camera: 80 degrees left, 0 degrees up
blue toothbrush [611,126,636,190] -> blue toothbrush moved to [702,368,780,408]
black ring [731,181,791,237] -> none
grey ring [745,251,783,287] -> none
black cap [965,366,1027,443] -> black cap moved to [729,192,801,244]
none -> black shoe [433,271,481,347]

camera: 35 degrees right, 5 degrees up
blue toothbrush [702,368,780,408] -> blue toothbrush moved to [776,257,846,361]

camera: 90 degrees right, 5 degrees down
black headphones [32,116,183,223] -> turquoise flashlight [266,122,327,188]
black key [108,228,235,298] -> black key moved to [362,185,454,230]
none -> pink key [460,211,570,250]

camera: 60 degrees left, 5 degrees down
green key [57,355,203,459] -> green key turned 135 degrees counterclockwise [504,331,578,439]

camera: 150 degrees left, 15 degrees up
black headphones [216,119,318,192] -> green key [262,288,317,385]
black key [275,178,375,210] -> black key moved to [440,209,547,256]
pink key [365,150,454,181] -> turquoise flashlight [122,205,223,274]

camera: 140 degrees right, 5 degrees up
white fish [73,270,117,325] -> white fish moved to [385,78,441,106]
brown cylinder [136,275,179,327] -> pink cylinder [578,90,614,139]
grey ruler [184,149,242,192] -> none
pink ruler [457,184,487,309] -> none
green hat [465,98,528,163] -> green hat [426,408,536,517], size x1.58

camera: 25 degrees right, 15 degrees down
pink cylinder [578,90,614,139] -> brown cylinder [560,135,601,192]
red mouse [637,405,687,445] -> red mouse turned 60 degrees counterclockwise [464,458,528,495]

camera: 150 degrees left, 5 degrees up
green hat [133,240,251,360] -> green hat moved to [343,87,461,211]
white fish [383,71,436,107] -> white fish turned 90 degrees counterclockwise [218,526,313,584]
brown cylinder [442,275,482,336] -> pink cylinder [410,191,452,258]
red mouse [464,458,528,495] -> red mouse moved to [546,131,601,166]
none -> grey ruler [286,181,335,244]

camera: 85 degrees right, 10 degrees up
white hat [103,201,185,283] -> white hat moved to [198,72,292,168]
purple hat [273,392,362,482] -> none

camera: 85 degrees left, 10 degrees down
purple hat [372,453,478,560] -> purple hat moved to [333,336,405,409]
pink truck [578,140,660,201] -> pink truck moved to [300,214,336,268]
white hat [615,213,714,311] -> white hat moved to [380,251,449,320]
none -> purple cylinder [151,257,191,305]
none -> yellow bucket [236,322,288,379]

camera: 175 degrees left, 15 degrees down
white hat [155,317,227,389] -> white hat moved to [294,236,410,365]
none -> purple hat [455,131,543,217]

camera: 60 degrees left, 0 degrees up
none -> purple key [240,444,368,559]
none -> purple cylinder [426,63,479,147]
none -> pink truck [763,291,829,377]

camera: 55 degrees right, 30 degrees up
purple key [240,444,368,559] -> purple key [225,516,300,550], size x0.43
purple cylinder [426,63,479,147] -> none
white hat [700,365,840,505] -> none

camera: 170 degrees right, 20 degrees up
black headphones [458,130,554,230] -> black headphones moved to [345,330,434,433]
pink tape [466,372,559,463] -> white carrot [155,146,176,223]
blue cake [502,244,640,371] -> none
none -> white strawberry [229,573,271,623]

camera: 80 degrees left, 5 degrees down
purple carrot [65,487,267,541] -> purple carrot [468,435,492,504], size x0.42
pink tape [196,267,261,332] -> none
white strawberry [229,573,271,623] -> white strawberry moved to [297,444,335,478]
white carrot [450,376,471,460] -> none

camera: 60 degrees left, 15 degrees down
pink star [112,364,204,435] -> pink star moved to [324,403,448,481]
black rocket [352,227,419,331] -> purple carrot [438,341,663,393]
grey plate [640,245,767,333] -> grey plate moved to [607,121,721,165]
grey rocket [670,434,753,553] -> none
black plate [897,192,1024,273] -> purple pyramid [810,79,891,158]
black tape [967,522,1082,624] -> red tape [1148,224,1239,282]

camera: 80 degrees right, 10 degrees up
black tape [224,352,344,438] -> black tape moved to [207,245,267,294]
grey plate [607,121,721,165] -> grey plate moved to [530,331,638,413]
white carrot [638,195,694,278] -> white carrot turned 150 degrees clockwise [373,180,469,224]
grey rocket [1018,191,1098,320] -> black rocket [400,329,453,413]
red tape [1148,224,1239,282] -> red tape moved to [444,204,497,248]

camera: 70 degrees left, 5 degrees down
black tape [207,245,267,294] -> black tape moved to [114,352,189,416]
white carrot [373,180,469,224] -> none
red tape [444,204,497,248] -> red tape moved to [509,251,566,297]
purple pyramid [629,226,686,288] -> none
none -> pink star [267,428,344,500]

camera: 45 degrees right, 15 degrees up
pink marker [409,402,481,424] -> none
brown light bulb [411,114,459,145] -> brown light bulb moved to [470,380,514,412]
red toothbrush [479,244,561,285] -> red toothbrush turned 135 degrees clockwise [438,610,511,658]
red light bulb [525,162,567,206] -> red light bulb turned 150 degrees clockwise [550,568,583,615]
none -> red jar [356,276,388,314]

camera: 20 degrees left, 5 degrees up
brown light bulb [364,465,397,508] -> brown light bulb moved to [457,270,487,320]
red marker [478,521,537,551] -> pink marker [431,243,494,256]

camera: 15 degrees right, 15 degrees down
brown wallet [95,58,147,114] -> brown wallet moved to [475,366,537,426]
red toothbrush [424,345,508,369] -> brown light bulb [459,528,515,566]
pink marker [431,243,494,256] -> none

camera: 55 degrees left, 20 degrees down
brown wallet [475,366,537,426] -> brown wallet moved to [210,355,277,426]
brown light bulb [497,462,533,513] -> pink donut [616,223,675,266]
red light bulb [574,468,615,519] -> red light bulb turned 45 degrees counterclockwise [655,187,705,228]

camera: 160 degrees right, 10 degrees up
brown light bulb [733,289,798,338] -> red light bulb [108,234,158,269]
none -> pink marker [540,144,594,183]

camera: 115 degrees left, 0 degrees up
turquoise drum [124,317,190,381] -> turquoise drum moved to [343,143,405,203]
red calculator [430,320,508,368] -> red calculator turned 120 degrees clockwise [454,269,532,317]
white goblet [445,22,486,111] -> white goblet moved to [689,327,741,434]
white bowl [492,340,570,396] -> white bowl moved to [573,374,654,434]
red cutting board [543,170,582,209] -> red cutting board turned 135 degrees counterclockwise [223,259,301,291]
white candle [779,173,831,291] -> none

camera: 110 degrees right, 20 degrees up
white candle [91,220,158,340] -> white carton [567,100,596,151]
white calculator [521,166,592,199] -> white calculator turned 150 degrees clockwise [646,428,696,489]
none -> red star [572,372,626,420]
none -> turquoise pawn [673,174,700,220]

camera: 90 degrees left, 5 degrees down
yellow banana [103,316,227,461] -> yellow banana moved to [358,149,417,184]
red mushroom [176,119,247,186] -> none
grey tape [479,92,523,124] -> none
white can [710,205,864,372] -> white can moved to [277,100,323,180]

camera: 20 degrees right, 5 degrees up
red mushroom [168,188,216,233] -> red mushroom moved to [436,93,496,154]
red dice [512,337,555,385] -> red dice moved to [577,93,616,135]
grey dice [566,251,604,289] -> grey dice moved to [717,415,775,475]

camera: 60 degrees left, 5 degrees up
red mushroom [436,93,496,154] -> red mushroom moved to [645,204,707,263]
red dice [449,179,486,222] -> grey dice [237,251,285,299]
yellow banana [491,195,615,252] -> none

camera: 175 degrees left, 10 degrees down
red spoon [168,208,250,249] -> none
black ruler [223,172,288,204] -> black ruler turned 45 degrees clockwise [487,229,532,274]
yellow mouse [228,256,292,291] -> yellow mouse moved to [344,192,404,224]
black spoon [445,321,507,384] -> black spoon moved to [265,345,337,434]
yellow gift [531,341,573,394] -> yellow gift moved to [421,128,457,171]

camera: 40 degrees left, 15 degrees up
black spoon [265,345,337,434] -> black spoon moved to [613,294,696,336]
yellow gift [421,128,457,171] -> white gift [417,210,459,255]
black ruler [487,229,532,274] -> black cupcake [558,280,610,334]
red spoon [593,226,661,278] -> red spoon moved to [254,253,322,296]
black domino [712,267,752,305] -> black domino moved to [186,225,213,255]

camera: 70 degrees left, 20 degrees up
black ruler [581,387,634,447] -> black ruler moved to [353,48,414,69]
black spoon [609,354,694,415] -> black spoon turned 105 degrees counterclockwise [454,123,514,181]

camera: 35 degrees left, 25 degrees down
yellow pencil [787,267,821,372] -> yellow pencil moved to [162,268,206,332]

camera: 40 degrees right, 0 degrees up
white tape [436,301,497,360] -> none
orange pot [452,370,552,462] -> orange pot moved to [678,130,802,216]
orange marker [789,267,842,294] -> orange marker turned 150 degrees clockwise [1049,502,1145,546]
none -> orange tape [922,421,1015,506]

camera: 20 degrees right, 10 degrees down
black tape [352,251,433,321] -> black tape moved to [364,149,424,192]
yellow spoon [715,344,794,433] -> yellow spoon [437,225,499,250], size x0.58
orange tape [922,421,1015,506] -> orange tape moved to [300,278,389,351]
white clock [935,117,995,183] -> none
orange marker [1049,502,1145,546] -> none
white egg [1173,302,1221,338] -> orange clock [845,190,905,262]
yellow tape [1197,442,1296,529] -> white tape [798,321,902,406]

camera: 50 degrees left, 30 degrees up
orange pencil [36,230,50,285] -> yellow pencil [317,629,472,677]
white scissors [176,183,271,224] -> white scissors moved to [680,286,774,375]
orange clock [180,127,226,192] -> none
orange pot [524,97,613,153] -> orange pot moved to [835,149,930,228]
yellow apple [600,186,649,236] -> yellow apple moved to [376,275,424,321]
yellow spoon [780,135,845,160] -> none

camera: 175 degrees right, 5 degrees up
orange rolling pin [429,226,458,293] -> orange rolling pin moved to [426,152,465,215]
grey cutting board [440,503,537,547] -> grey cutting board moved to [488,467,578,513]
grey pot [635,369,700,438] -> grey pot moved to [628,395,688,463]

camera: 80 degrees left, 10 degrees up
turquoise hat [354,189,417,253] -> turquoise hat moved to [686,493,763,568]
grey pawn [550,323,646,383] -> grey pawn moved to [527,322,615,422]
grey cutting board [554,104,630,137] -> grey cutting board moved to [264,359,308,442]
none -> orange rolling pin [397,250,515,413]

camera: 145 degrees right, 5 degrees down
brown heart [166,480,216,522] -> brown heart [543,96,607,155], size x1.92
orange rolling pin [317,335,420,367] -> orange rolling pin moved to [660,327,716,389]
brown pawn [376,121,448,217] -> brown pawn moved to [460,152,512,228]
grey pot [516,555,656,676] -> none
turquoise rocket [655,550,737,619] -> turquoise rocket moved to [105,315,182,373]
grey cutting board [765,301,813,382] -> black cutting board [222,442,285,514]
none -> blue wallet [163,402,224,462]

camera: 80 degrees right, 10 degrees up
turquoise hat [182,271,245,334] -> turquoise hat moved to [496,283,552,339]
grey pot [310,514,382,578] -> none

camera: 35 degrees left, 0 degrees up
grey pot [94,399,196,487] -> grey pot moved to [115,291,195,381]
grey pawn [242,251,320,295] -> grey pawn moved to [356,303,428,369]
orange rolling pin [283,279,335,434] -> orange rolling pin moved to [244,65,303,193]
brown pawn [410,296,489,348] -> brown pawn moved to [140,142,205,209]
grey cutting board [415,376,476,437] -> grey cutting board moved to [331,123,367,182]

Brief -> Give back exactly the lines of the listing, starting with the first and ending with the one bearing "camera: 35 degrees right, 5 degrees up". Add no other lines.

Task answer ->
camera: 80 degrees left, 0 degrees up
blue toothbrush [611,126,636,190] -> blue toothbrush moved to [702,368,780,408]
black ring [731,181,791,237] -> none
grey ring [745,251,783,287] -> none
black cap [965,366,1027,443] -> black cap moved to [729,192,801,244]
none -> black shoe [433,271,481,347]

camera: 35 degrees right, 5 degrees up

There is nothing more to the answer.